(RECORDS SHOWN begins)
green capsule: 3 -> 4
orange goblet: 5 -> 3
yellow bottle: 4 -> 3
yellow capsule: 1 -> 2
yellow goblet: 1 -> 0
(RECORDS SHOWN ends)
TASK
Show each line of the data that contains the string "yellow".

RESULT
yellow bottle: 4 -> 3
yellow capsule: 1 -> 2
yellow goblet: 1 -> 0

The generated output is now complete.